++++ RECORDS PROVIDED

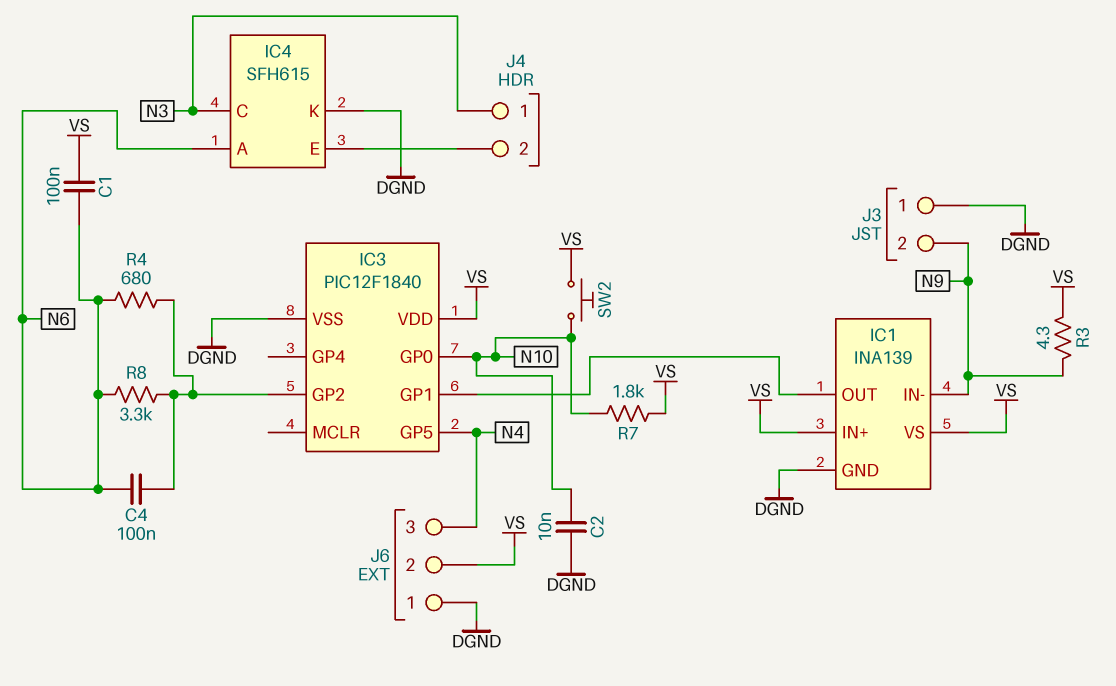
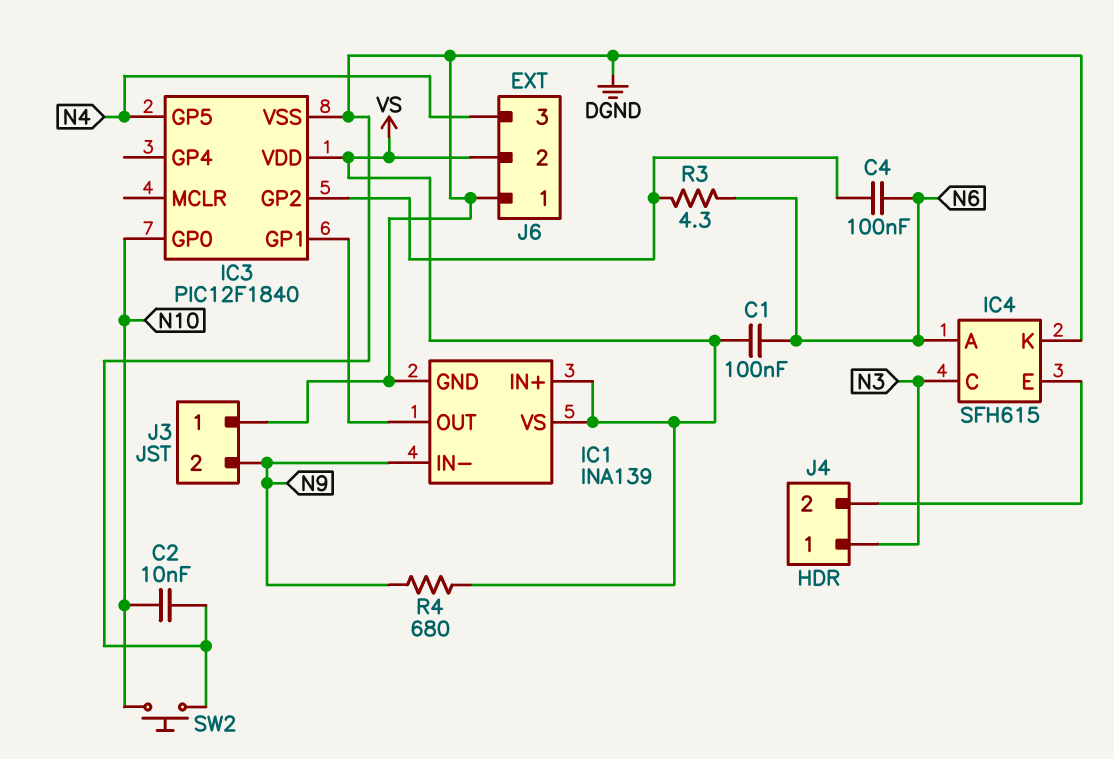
R3: 4.3 (N9, VS) -> 4.3 (IC3/GP2, N6)
R4: 680 (IC3/GP2, N6) -> 680 (N9, VS)
R7: 1.8k (N10, VS) -> none
R8: 3.3k (IC3/GP2, N6) -> none
SW2: button (N10, VS) -> button (DGND, N10)

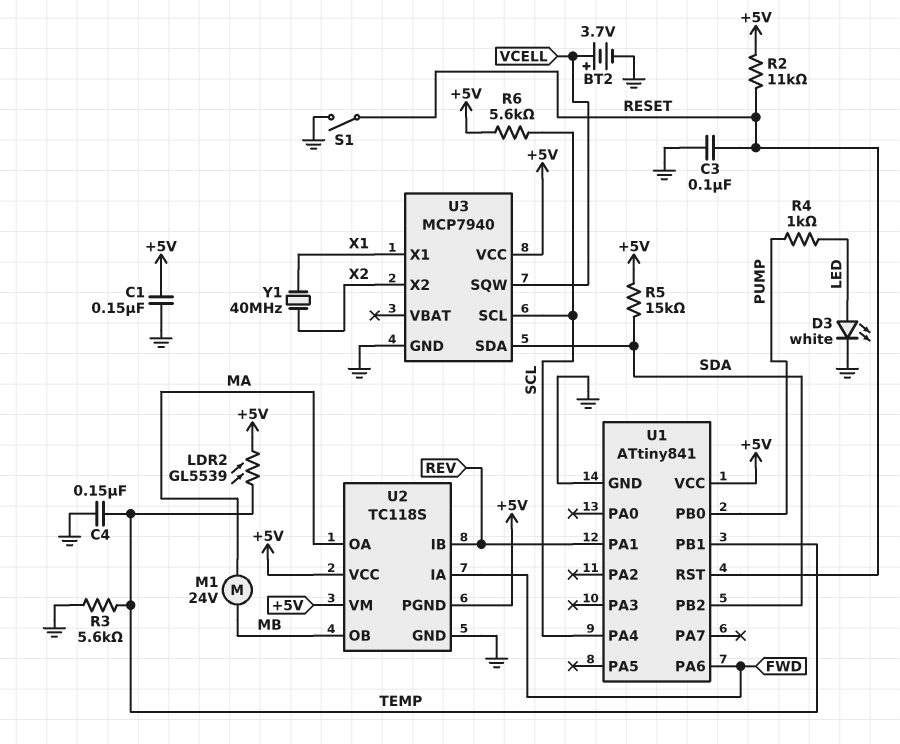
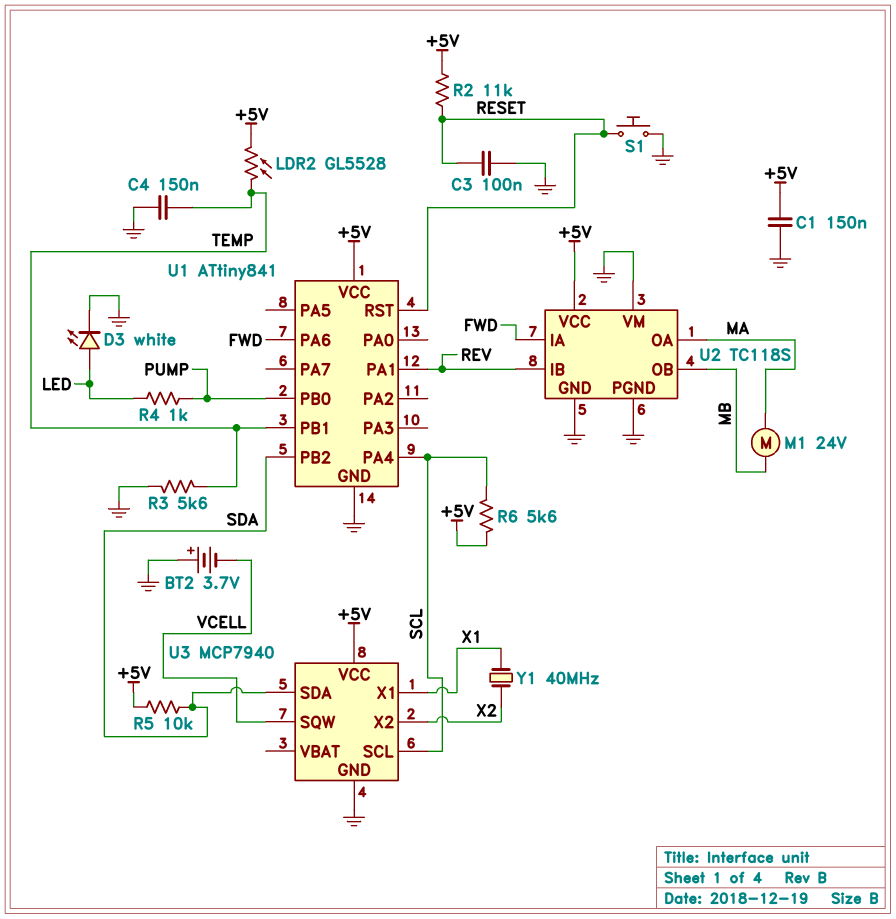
BT2: 3.7V (plus VCELL, minus GND) -> 3.7V (plus GND, minus VCELL)
LDR2: GL5539 (+5V, TEMP) -> GL5528 (+5V, TEMP)
R5: 15k (+5V, SDA) -> 10k (+5V, SDA)
S1: switch (GND, RESET) -> button (GND, RESET)
U2 pin PGND: +5V -> GND
U2 pin VM: +5V -> GND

++++++++

## [INSTRUCTIONS TO FOLLOW]
Please find, in the entries above, every line where "button" occurs, and copy it.

## [RESPONSE]
SW2: button (N10, VS) -> button (DGND, N10)
S1: switch (GND, RESET) -> button (GND, RESET)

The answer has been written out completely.